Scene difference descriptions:
_ _ _ _

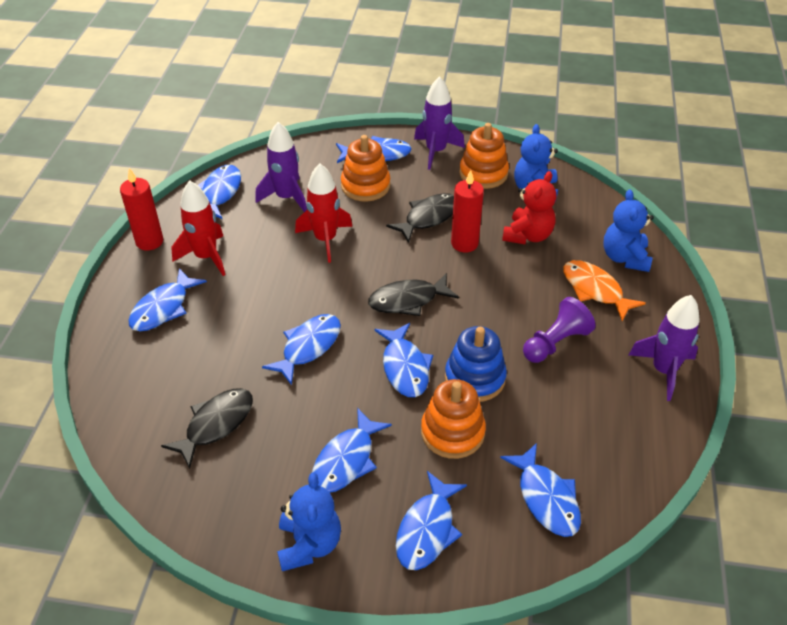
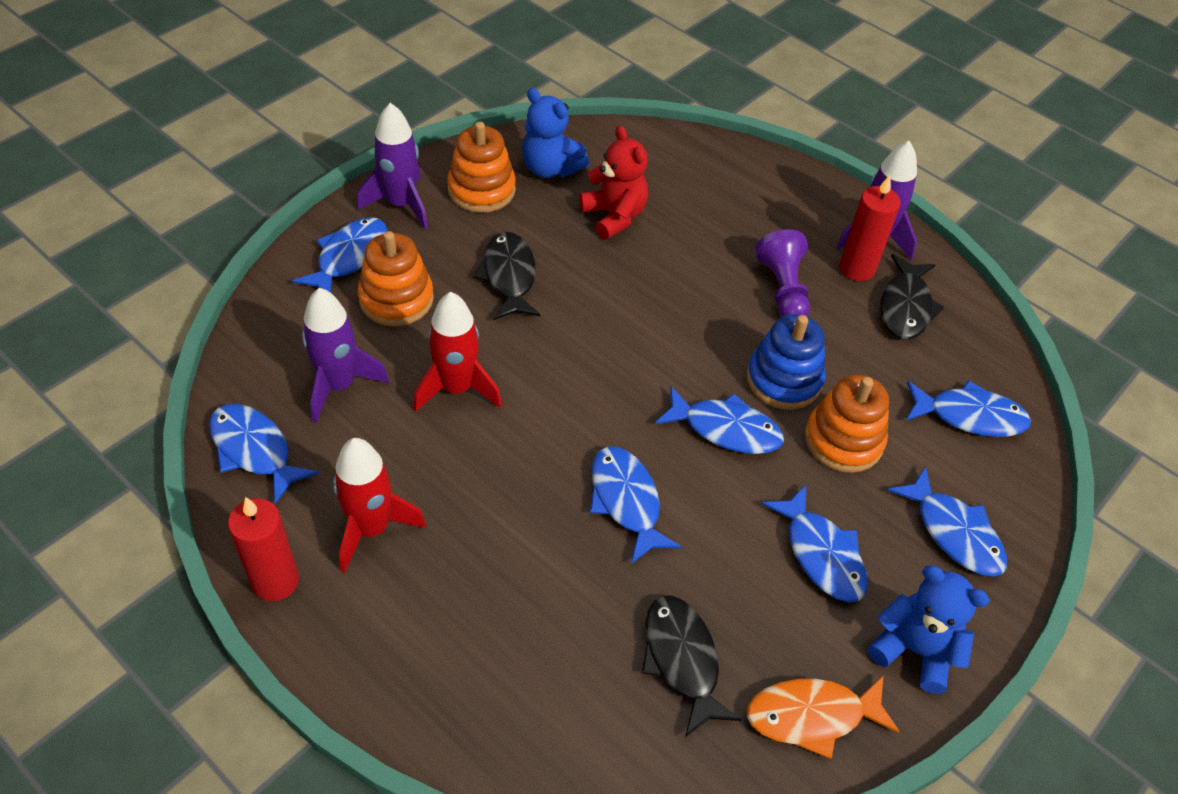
camera: 60 degrees left, 5 degrees up
(163, 308) = (429, 625): blue fish -> none
(407, 300) = (627, 370): black fish -> black fish (905, 307)
(464, 243) = (580, 271): red candle -> red candle (857, 269)
(595, 290) = (735, 217): orange fish -> orange fish (812, 716)
(625, 258) = (710, 169): blue teddy bear -> none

_ _ _ _

Problem to solve:
Make an exact copy of the records from their first line through the line containing "(595, 290) = (735, 217): orange", both ends included, with the pictures omitted.

Task result:
camera: 60 degrees left, 5 degrees up
(163, 308) = (429, 625): blue fish -> none
(407, 300) = (627, 370): black fish -> black fish (905, 307)
(464, 243) = (580, 271): red candle -> red candle (857, 269)
(595, 290) = (735, 217): orange fish -> orange fish (812, 716)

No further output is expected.